BEGIN Exercise input
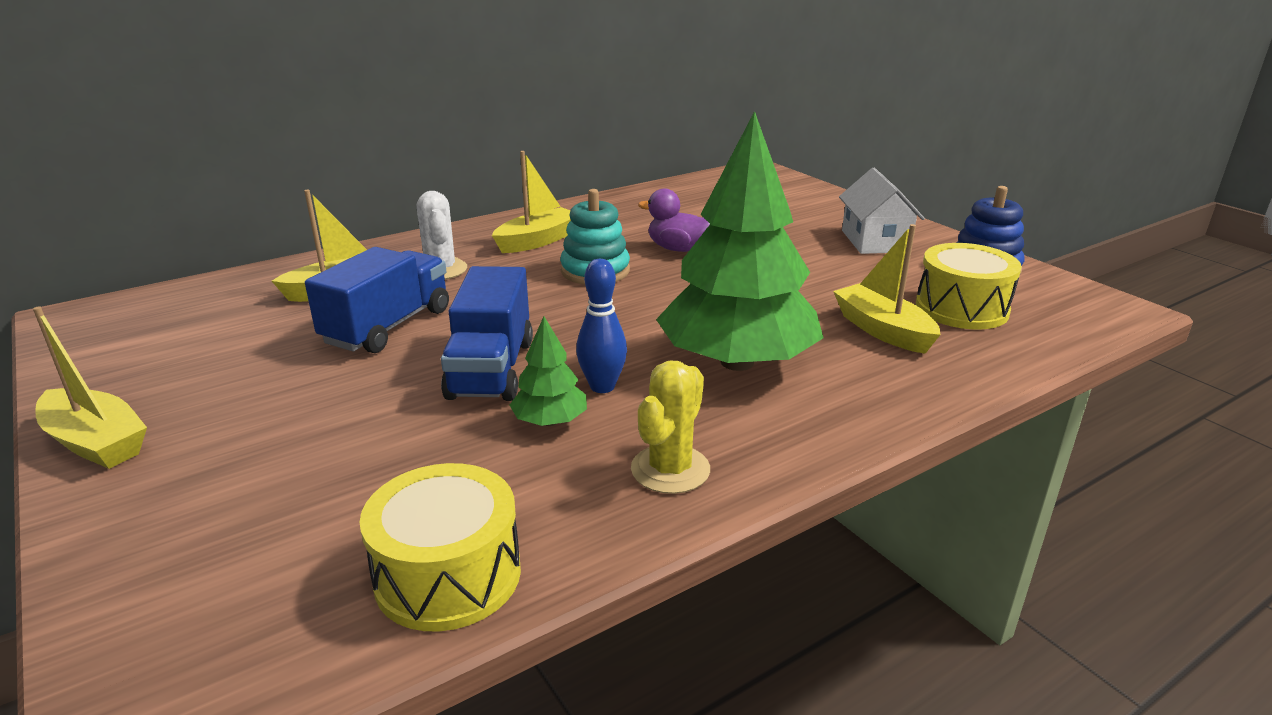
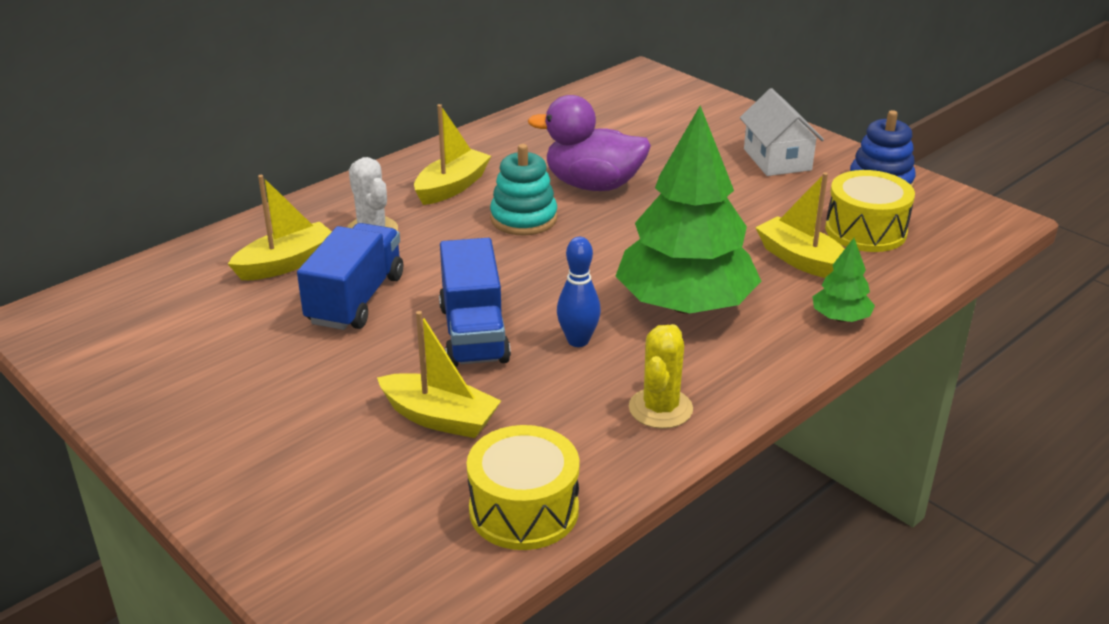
camera: 10 degrees left, 5 degrees up
(96, 442) = (164, 439): yellow boat -> yellow boat (440, 418)
(550, 421) = (547, 377): green tree -> green tree (840, 318)
(677, 249) = (593, 185): purple duck -> purple duck, size x1.58

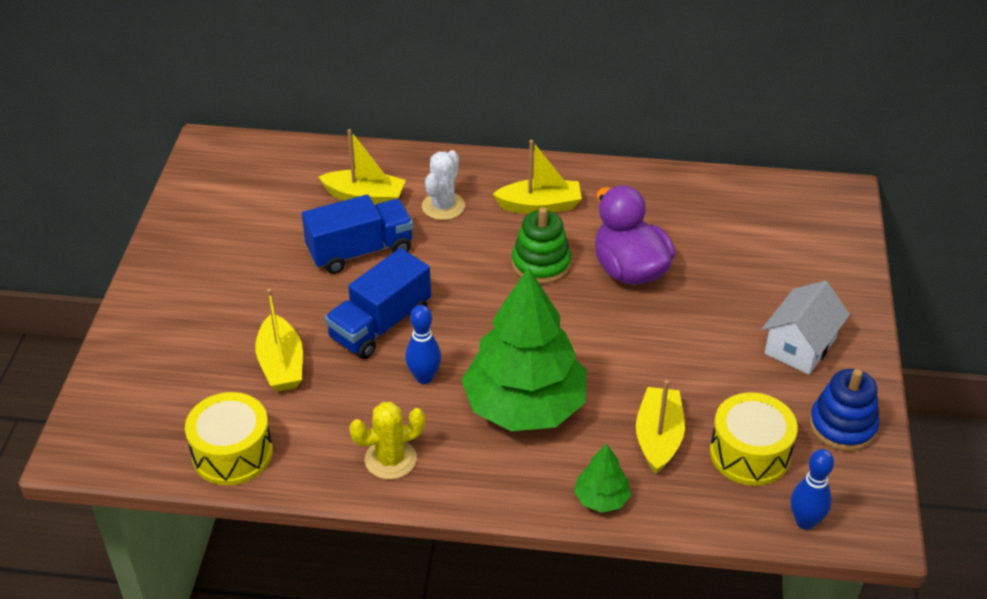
camera: 50 degrees right, 10 degrees up
(523, 219) = (541, 264): turquoise stacking toy -> green stacking toy
(962, 242) = (805, 521): none -> blue bowling pin

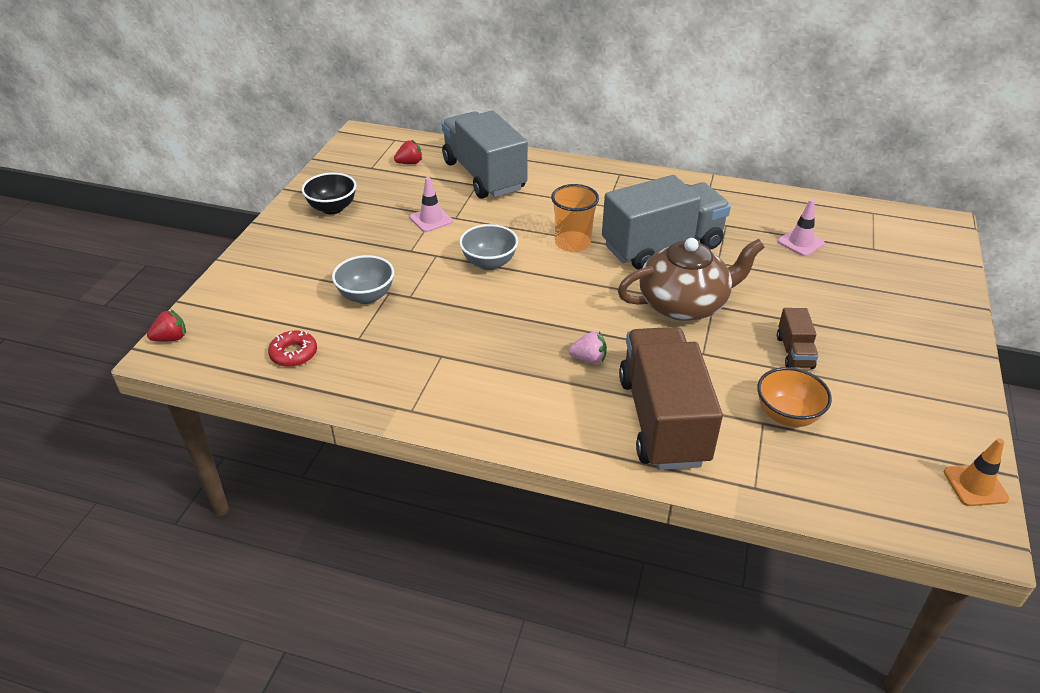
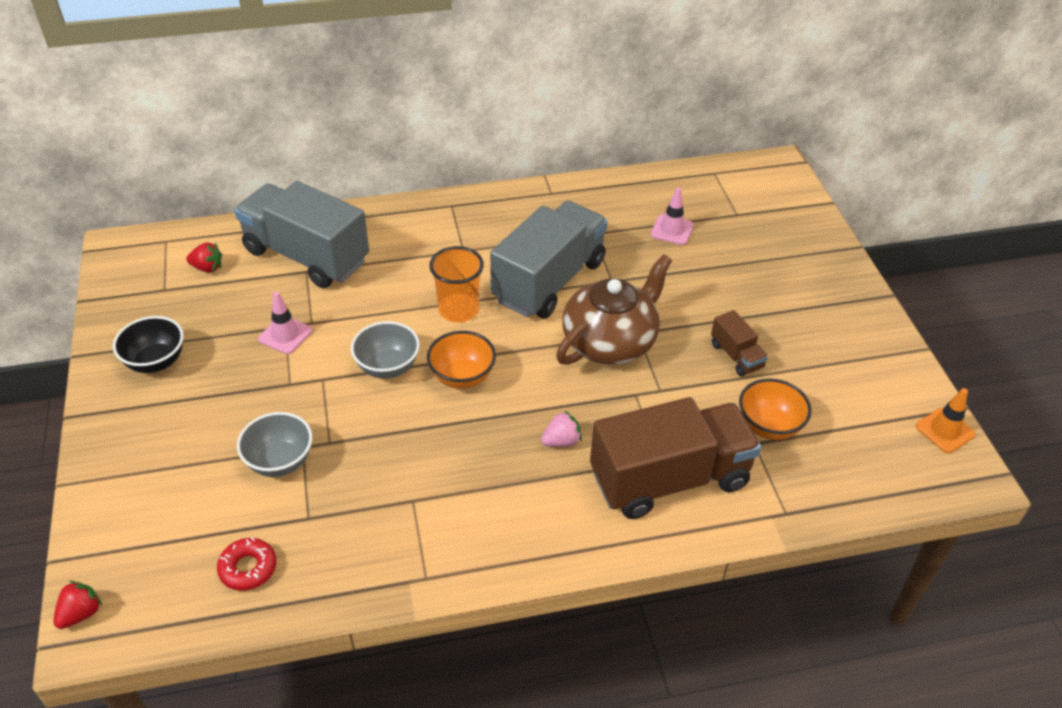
camera: 30 degrees left, 5 degrees up
(409, 163) = (207, 268): red strawberry -> red strawberry turned 60 degrees clockwise
(541, 288) = (462, 377): none -> orange bowl
(663, 420) = (669, 479): brown truck -> brown truck turned 105 degrees clockwise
END Exercise input
Every picture stays out; reproduce exactly the lines from the one with "(523, 219) = (541, 264): turquoise" through the last line of the data above.

**Written response**
(523, 219) = (541, 264): turquoise stacking toy -> green stacking toy
(962, 242) = (805, 521): none -> blue bowling pin

camera: 30 degrees left, 5 degrees up
(409, 163) = (207, 268): red strawberry -> red strawberry turned 60 degrees clockwise
(541, 288) = (462, 377): none -> orange bowl
(663, 420) = (669, 479): brown truck -> brown truck turned 105 degrees clockwise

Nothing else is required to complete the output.